EXERCISE INSTRUCTIONS - Each entry below is to be printed verbatim.

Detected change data
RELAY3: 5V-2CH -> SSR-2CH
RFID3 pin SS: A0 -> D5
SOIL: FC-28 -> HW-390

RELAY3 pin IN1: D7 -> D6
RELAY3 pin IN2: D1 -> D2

EXPECTED ANSWER -
RELAY3: 5V-2CH -> SSR-2CH
RFID3 pin SS: A0 -> D5
SOIL: FC-28 -> HW-390

RELAY3 pin IN1: D7 -> D6
RELAY3 pin IN2: D1 -> D2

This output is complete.